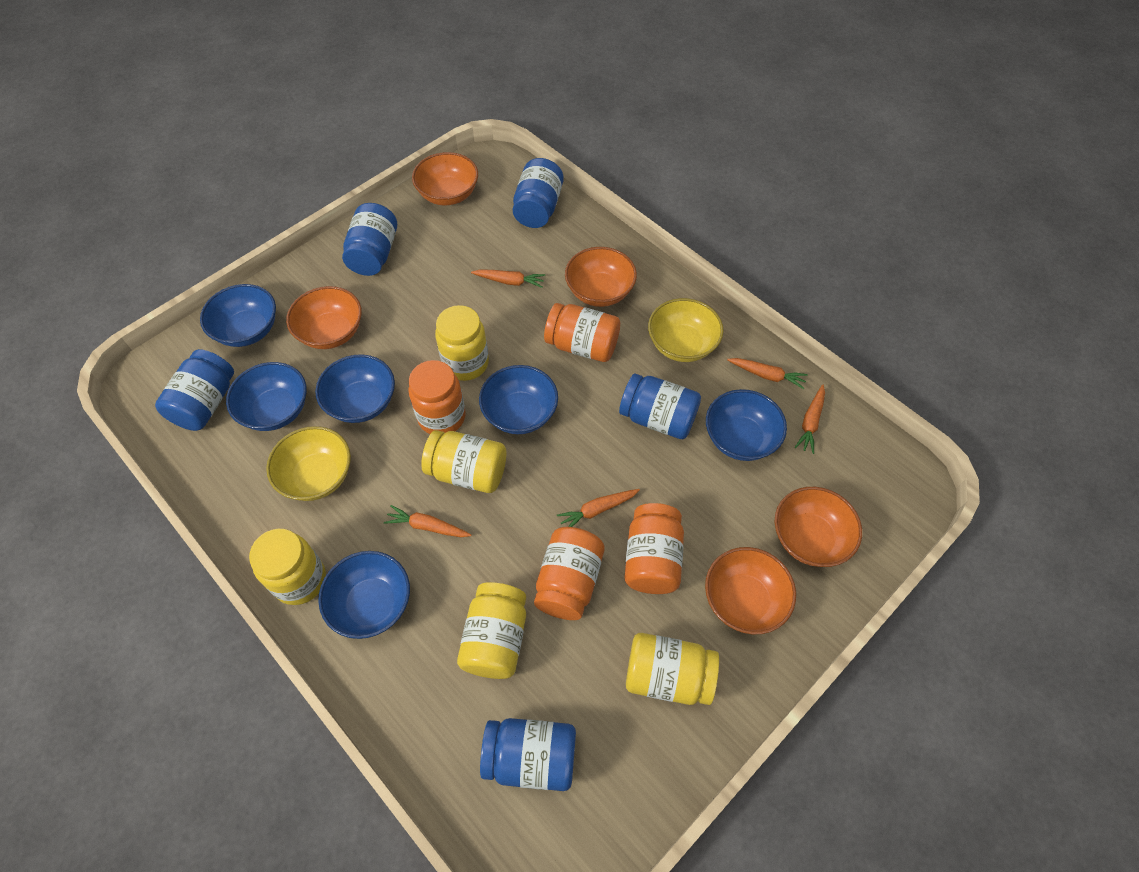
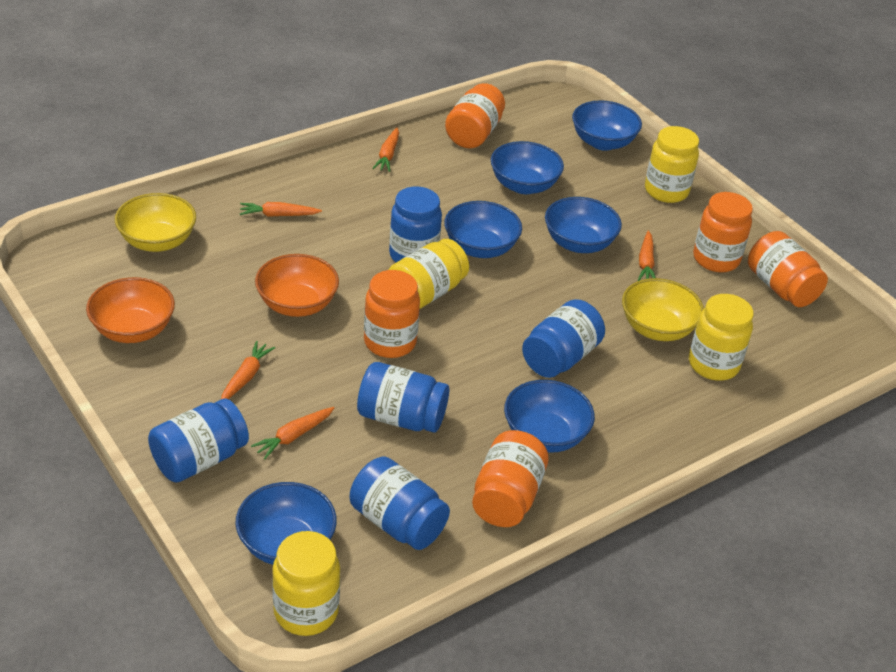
orange bowl: 5 -> 2
orange jar: 4 -> 5
yellow jar: 5 -> 4

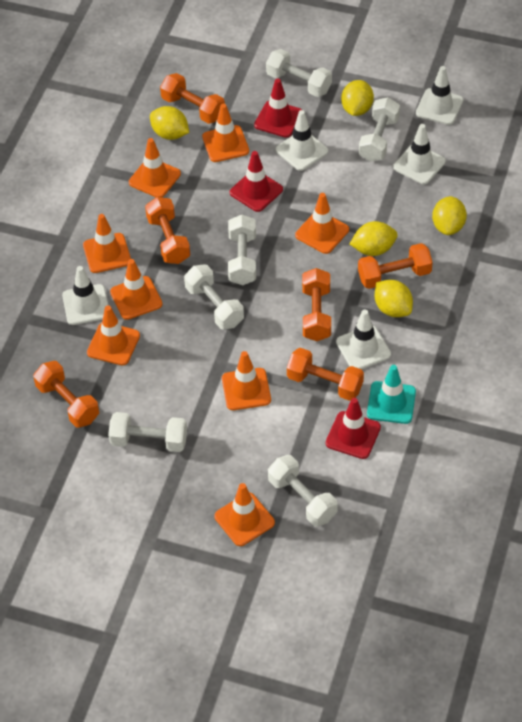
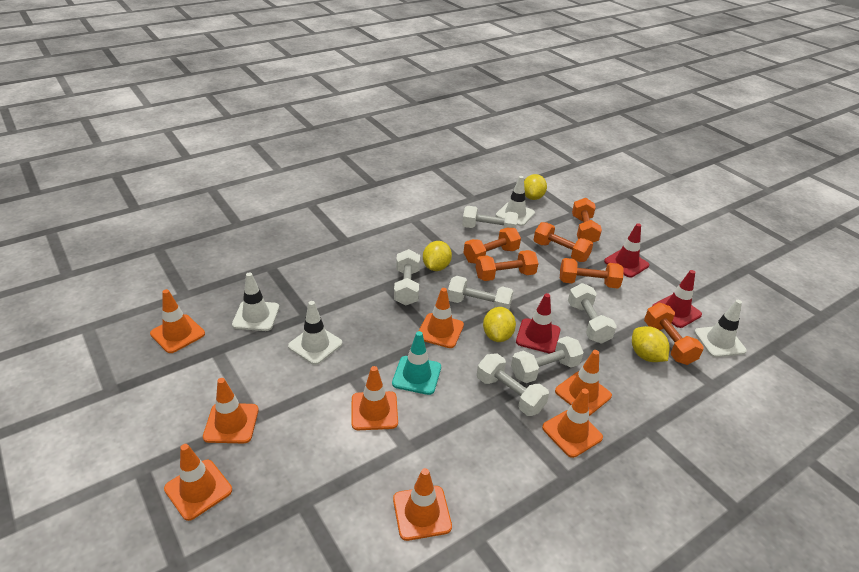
white traffic cone: 5 -> 4
yellow lemon: 5 -> 4

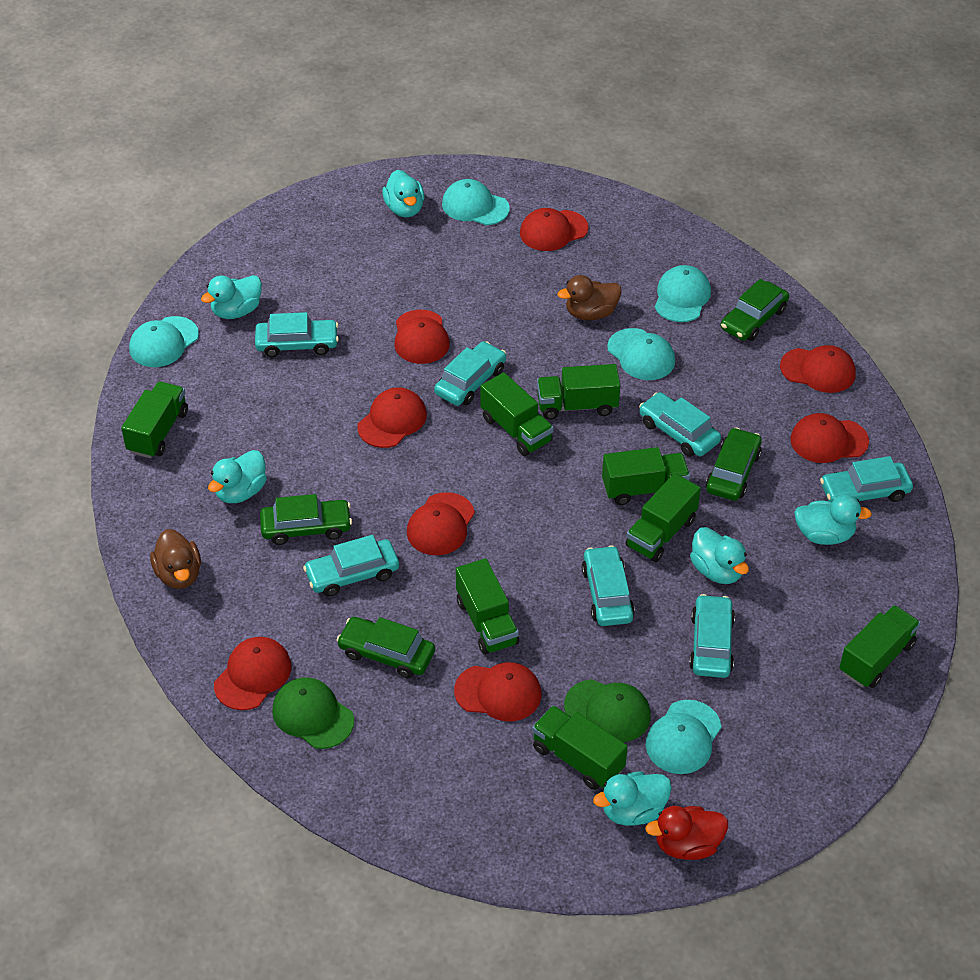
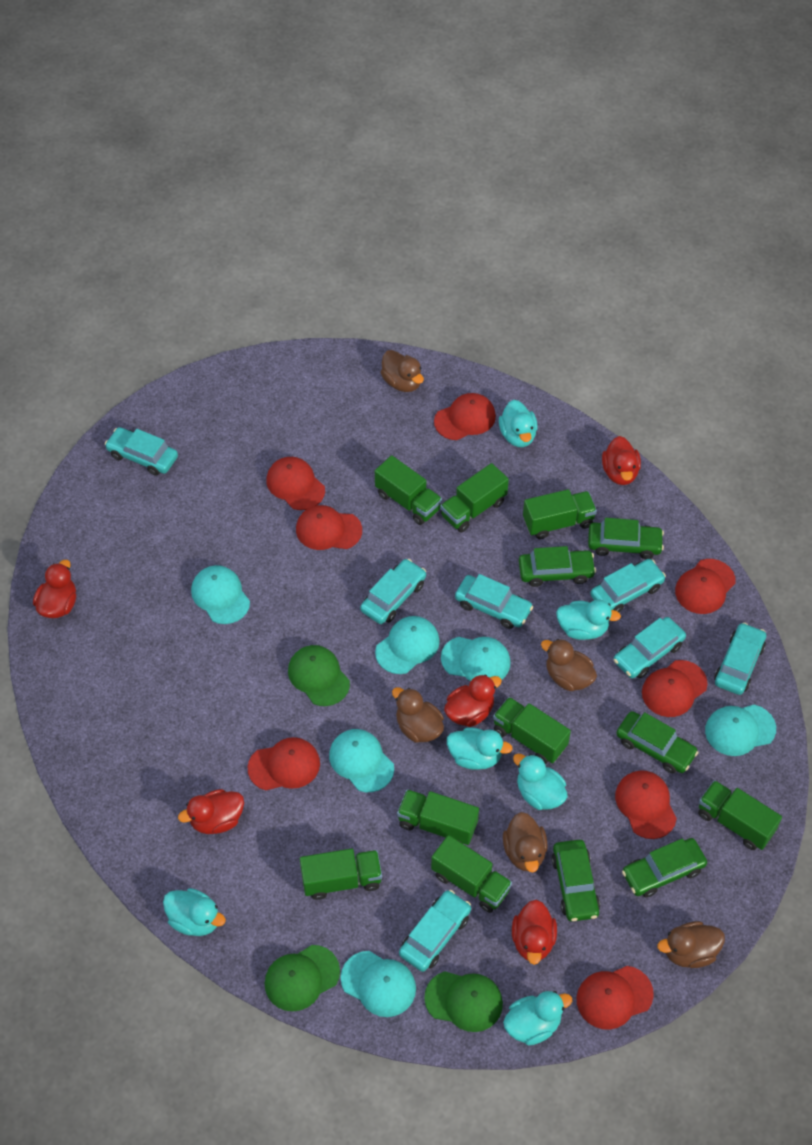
brown duck: 2 -> 5
green cap: 2 -> 3
green car: 4 -> 5
red duck: 1 -> 5
turquoise cap: 5 -> 6

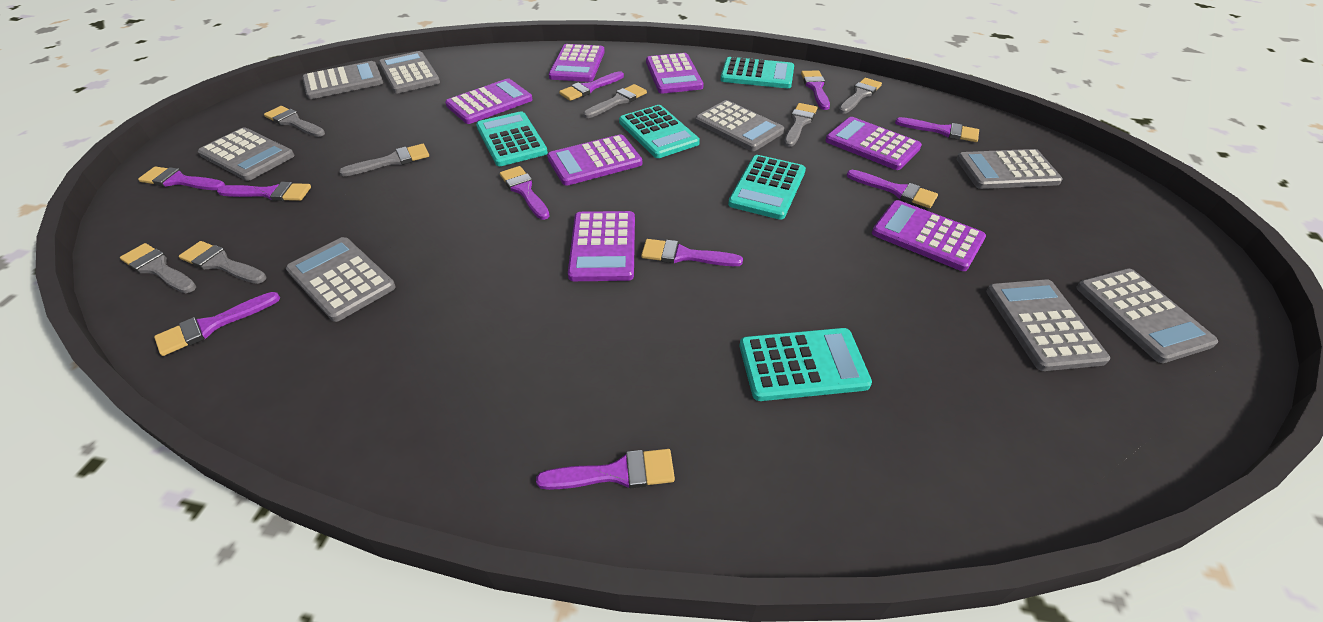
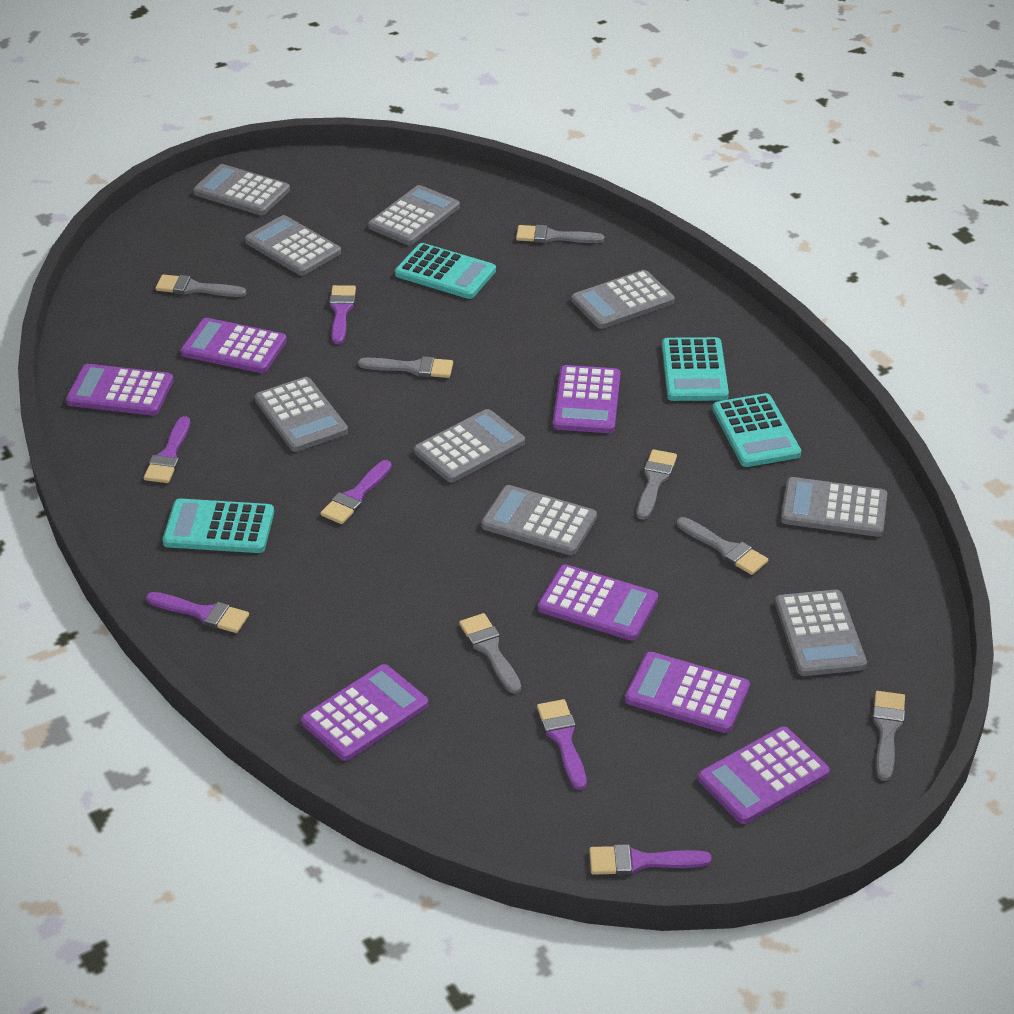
grey calculator: 8 -> 9
purple brush: 10 -> 6
turquoise calculator: 5 -> 4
------
Word for word, print every record, and leave out any picture.

orange bowl: 5 -> 2
orange jar: 4 -> 5
yellow jar: 5 -> 4

white traffic cone: 5 -> 4
yellow lemon: 5 -> 4

brown duck: 2 -> 5
green cap: 2 -> 3
green car: 4 -> 5
red duck: 1 -> 5
turquoise cap: 5 -> 6

grey calculator: 8 -> 9
purple brush: 10 -> 6
turquoise calculator: 5 -> 4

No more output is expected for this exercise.